■ **RECORDS TO USE**:
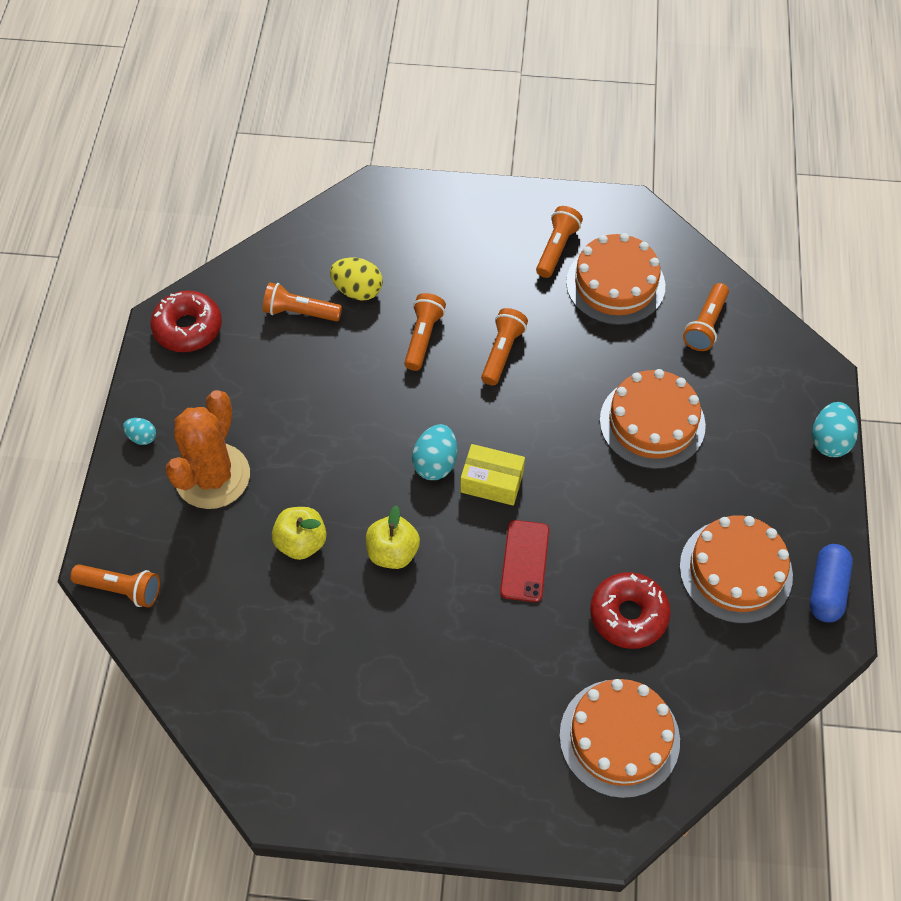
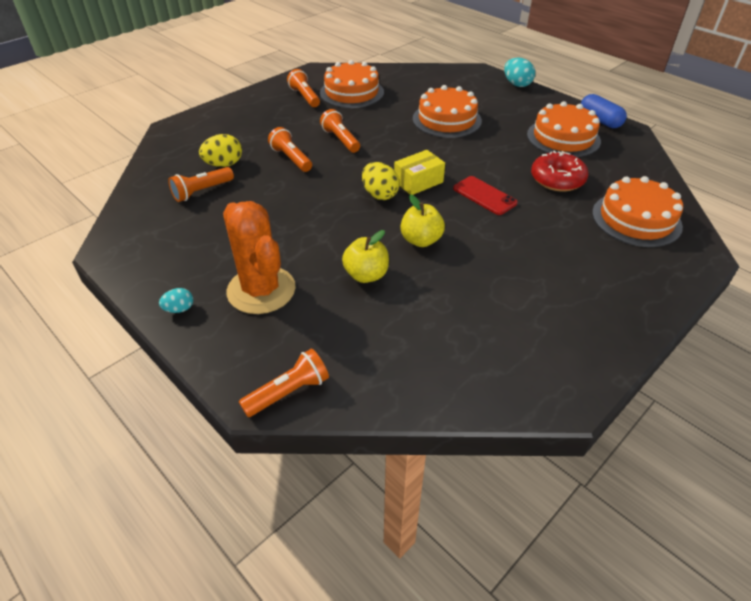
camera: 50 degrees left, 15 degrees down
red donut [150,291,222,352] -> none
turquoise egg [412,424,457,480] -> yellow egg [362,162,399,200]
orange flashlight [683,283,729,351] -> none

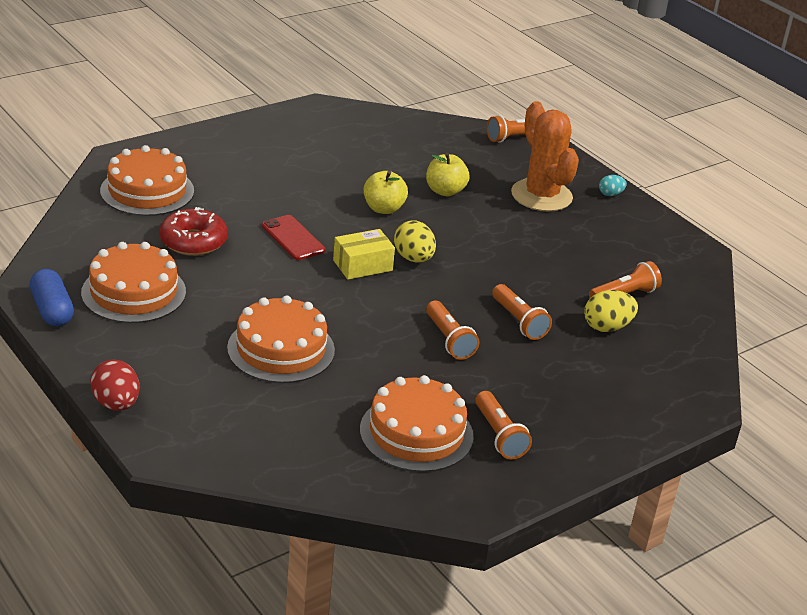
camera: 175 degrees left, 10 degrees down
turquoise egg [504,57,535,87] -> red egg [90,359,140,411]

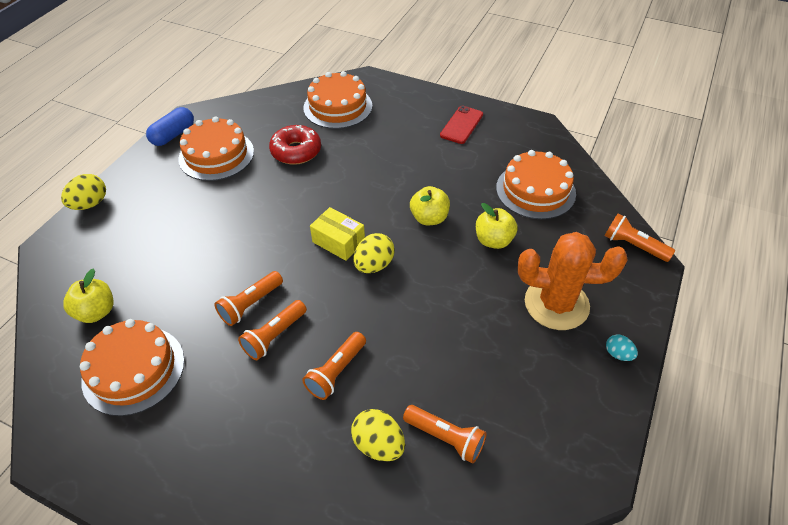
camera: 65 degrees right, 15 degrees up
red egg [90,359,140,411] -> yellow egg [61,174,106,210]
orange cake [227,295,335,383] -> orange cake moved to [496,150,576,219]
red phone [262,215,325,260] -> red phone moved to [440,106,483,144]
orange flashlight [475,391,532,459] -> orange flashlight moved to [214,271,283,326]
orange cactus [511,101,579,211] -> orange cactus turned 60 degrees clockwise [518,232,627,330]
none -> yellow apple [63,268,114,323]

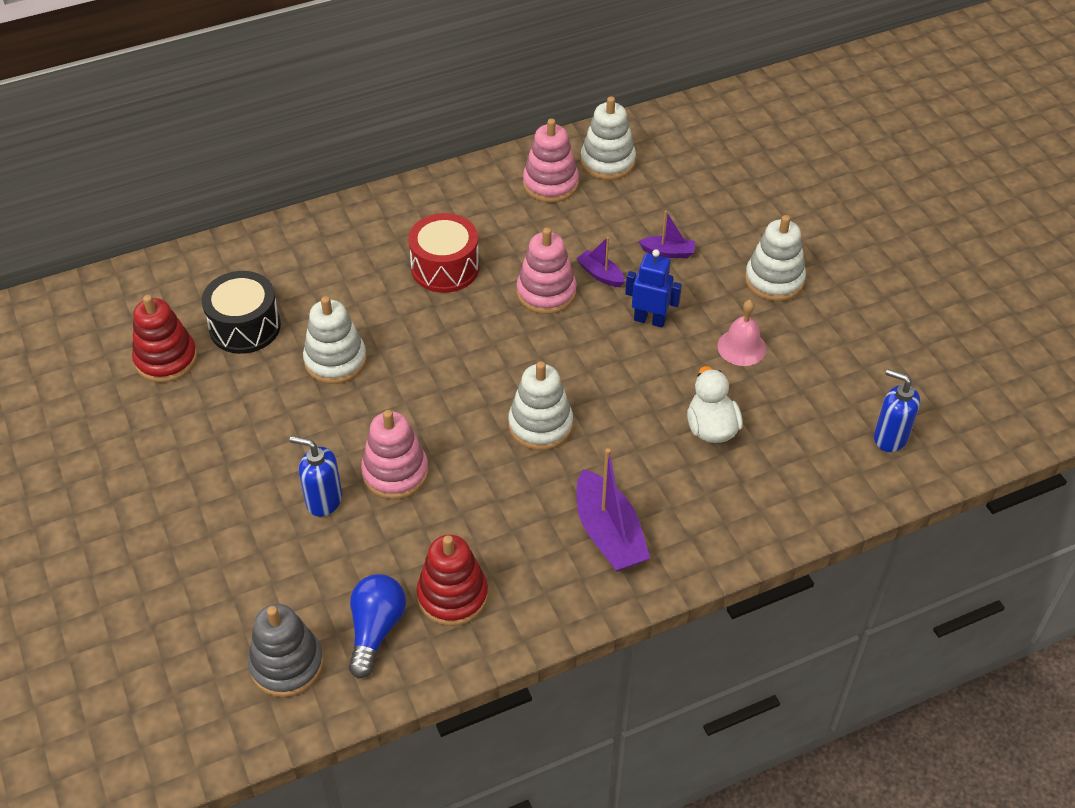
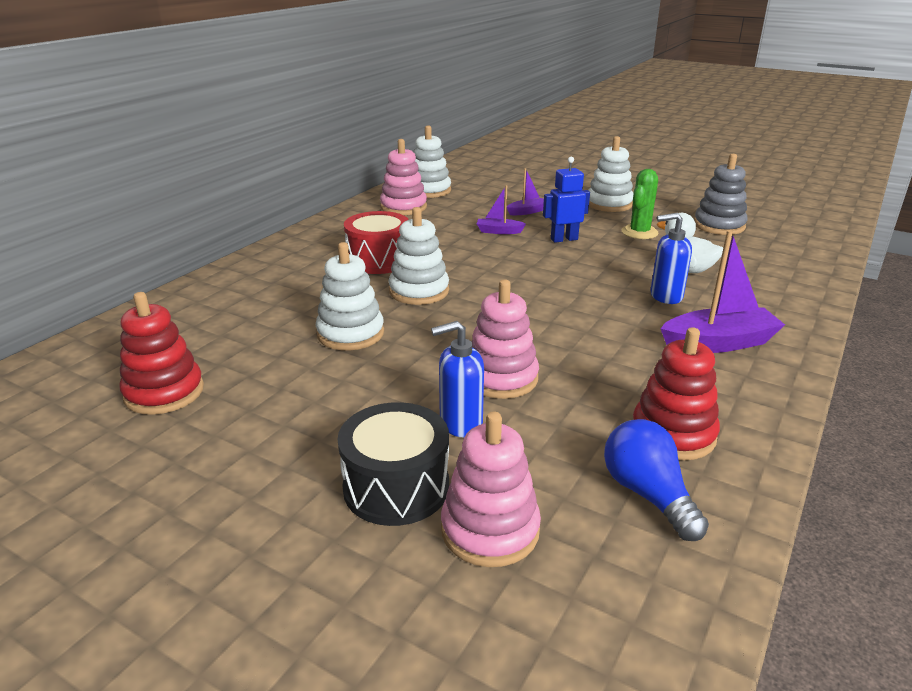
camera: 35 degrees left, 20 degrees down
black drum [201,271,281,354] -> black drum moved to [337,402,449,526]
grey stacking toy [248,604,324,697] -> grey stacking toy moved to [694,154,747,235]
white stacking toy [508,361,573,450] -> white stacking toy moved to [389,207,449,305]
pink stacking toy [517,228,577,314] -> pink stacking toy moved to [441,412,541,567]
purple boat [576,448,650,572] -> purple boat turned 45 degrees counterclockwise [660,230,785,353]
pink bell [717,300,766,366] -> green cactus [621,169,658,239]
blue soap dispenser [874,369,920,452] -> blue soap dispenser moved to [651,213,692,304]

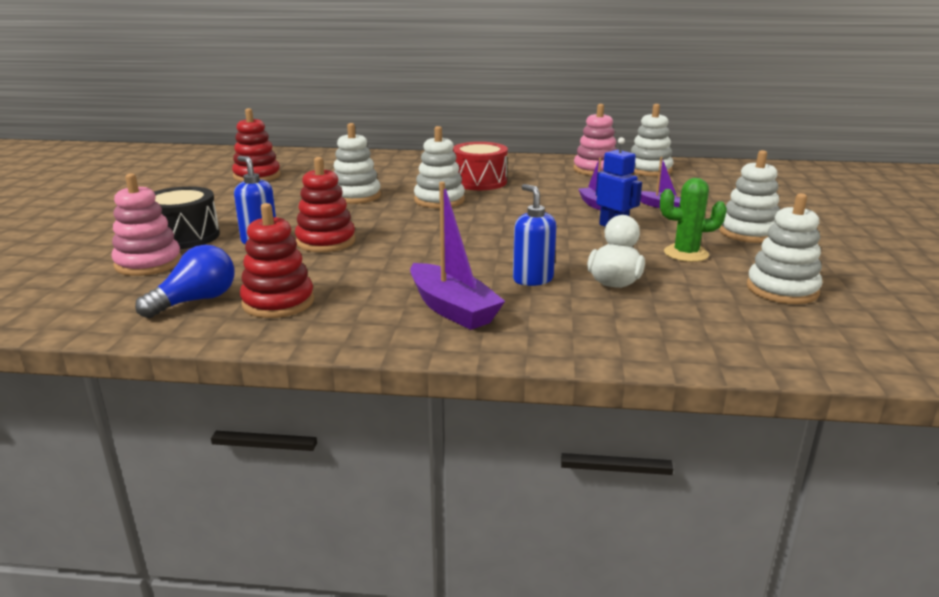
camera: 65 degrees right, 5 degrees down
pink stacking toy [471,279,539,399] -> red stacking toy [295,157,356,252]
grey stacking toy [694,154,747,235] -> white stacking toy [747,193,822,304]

■ **YOUR OBJECTIVE**:
Each line from the one containing "orange flashlight [683,283,729,351] -> none" through the last line of the data should be written out exactly. Skip the pictures, and add no other lines.

■ **REPLY TO THE EXERCISE**:
orange flashlight [683,283,729,351] -> none

camera: 175 degrees left, 10 degrees down
turquoise egg [504,57,535,87] -> red egg [90,359,140,411]

camera: 65 degrees right, 15 degrees up
red egg [90,359,140,411] -> yellow egg [61,174,106,210]
orange cake [227,295,335,383] -> orange cake moved to [496,150,576,219]
red phone [262,215,325,260] -> red phone moved to [440,106,483,144]
orange flashlight [475,391,532,459] -> orange flashlight moved to [214,271,283,326]
orange cactus [511,101,579,211] -> orange cactus turned 60 degrees clockwise [518,232,627,330]
none -> yellow apple [63,268,114,323]

camera: 35 degrees left, 20 degrees down
black drum [201,271,281,354] -> black drum moved to [337,402,449,526]
grey stacking toy [248,604,324,697] -> grey stacking toy moved to [694,154,747,235]
white stacking toy [508,361,573,450] -> white stacking toy moved to [389,207,449,305]
pink stacking toy [517,228,577,314] -> pink stacking toy moved to [441,412,541,567]
purple boat [576,448,650,572] -> purple boat turned 45 degrees counterclockwise [660,230,785,353]
pink bell [717,300,766,366] -> green cactus [621,169,658,239]
blue soap dispenser [874,369,920,452] -> blue soap dispenser moved to [651,213,692,304]

camera: 65 degrees right, 5 degrees down
pink stacking toy [471,279,539,399] -> red stacking toy [295,157,356,252]
grey stacking toy [694,154,747,235] -> white stacking toy [747,193,822,304]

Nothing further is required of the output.